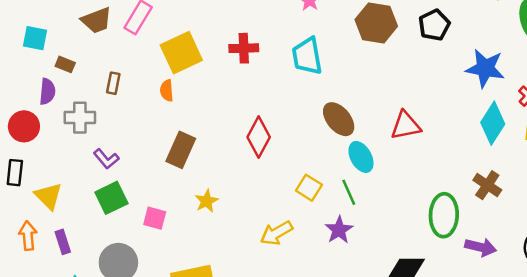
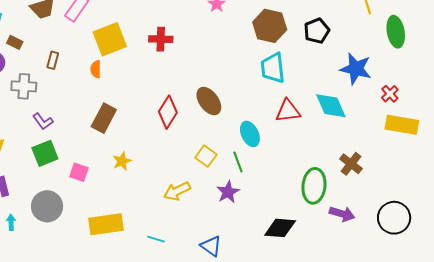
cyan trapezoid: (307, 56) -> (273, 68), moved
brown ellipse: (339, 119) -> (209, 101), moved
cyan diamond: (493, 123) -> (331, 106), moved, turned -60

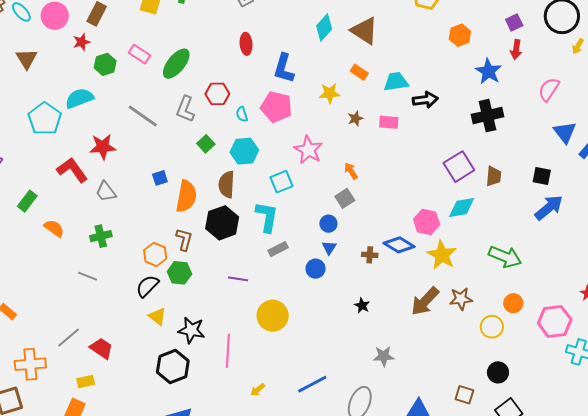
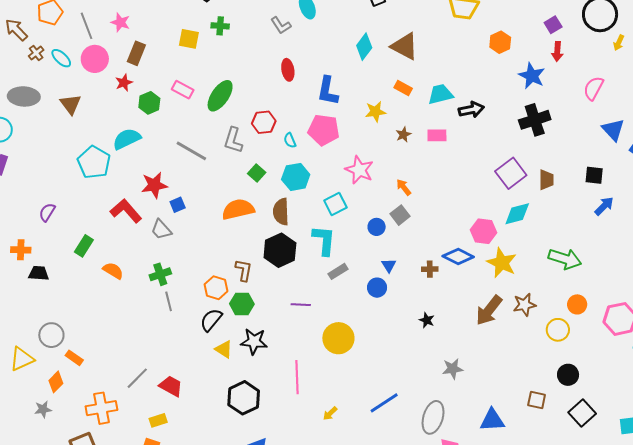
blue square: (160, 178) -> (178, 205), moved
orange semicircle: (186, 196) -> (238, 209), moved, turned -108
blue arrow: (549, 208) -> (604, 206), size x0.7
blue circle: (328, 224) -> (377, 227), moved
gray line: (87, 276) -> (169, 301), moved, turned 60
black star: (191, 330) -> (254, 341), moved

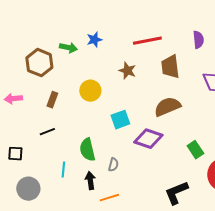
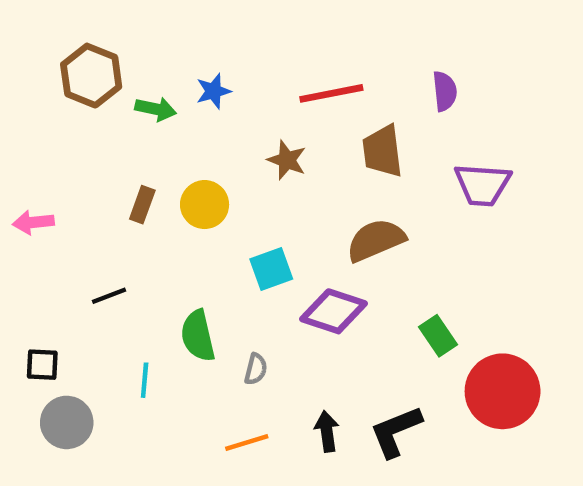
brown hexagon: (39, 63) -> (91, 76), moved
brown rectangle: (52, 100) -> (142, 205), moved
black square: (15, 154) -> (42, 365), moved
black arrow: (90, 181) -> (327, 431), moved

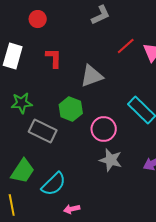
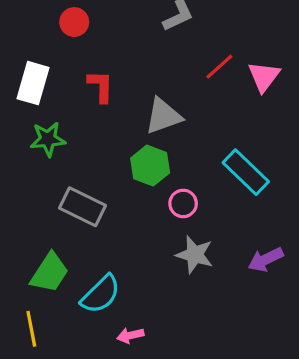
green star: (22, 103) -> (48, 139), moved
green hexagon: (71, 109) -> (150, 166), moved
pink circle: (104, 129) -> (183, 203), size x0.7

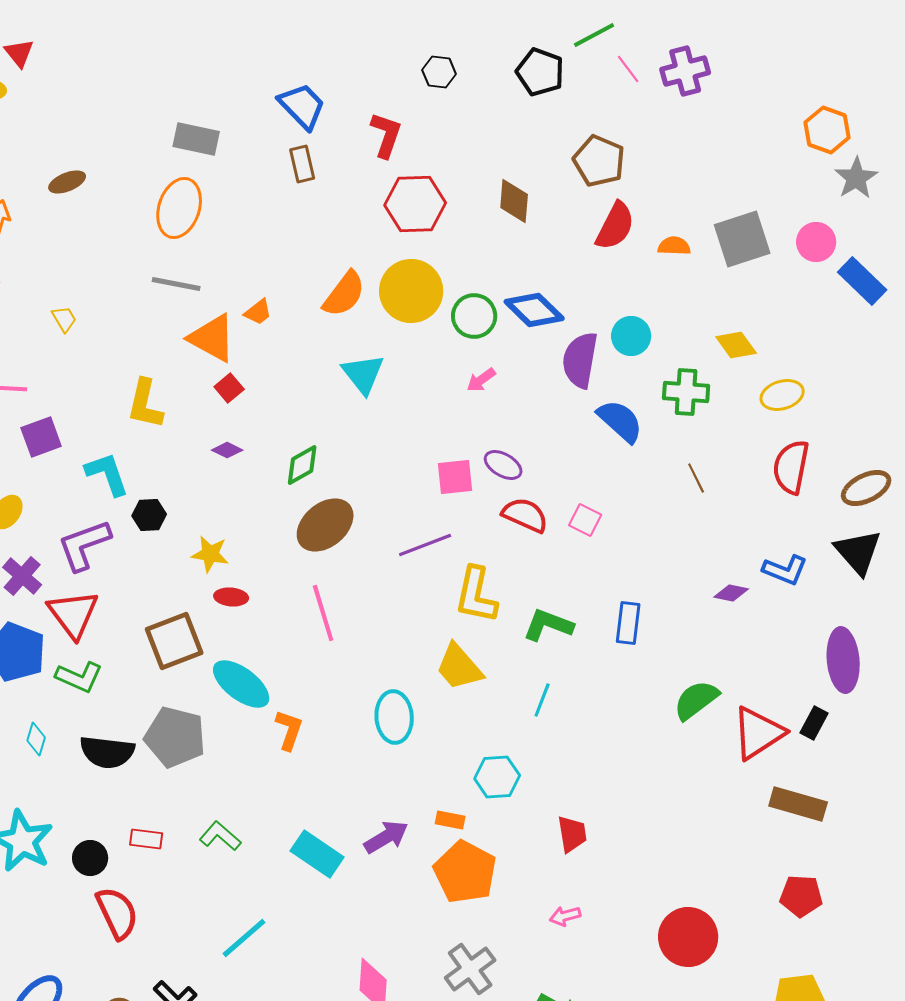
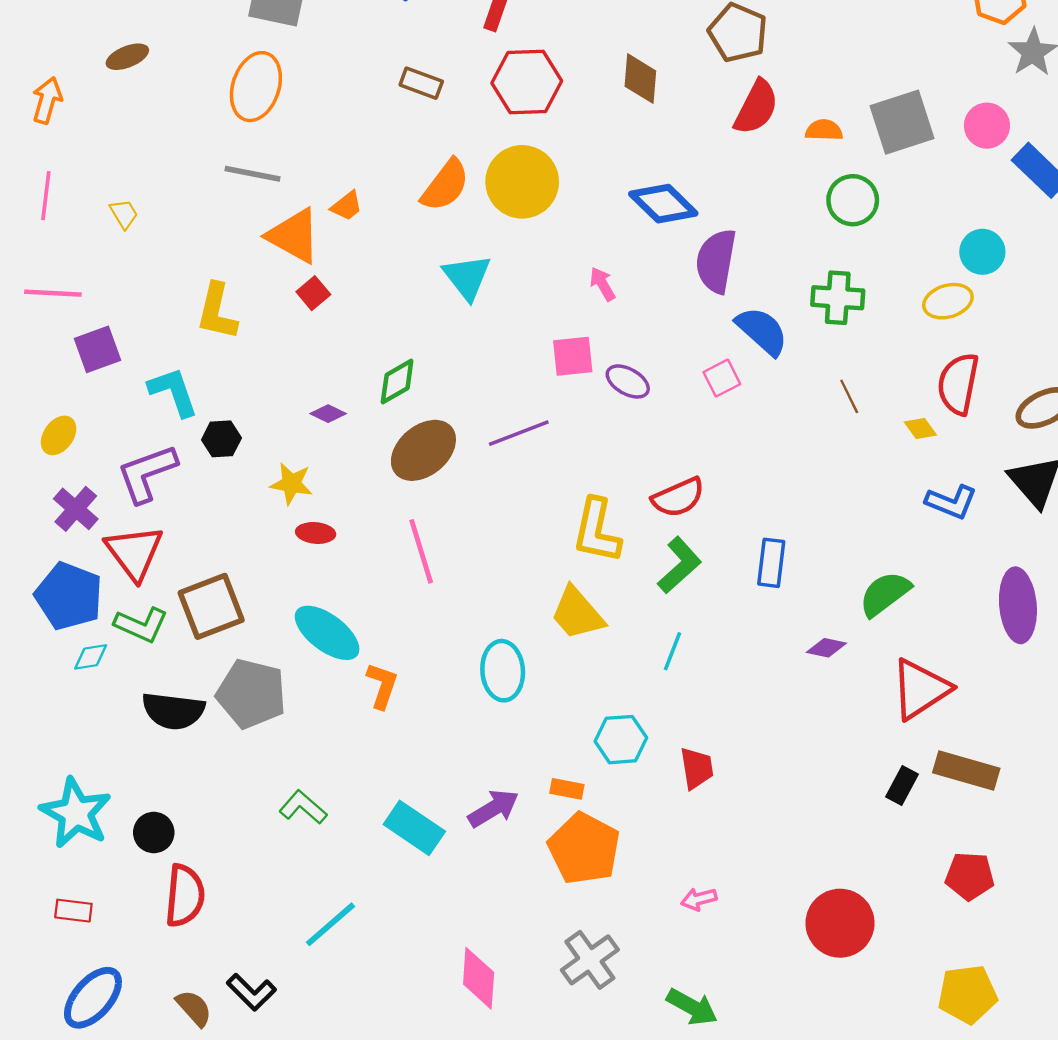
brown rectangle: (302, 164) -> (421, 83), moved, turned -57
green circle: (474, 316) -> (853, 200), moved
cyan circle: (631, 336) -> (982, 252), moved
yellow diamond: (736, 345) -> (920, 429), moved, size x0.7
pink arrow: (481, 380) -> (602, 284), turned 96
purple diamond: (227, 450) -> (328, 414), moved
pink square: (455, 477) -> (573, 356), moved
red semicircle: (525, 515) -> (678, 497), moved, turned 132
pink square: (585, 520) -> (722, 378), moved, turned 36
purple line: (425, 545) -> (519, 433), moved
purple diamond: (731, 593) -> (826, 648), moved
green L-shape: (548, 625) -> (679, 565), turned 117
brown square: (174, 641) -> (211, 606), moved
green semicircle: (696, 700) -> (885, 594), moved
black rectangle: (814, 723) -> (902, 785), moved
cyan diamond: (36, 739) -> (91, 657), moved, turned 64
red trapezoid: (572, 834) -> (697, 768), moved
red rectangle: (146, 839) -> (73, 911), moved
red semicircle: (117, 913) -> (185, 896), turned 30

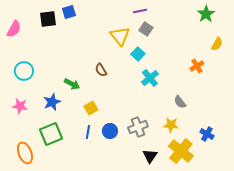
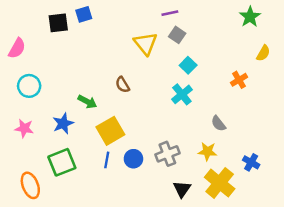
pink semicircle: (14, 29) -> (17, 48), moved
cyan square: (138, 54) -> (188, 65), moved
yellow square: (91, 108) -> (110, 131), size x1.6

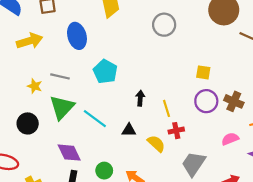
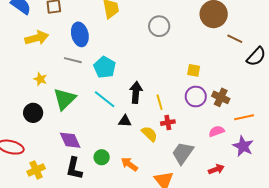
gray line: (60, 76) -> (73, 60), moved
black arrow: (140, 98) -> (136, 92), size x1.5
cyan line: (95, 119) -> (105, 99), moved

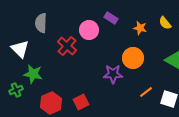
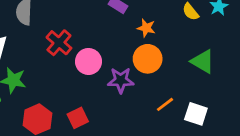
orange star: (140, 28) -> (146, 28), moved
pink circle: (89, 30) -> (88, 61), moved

+++++

YOUR ASSIGNMENT: Give again, exactly as written above, each line from the one that has "gray line: (87, 276)" to the one that has "black arrow: (90, 181) -> (327, 431), moved", both included; omit the pictures.

RESPONSE TO THIS TASK:
gray line: (87, 276) -> (169, 301), moved, turned 60
black star: (191, 330) -> (254, 341), moved

brown hexagon: (39, 63) -> (91, 76), moved
brown rectangle: (52, 100) -> (142, 205), moved
black square: (15, 154) -> (42, 365), moved
black arrow: (90, 181) -> (327, 431), moved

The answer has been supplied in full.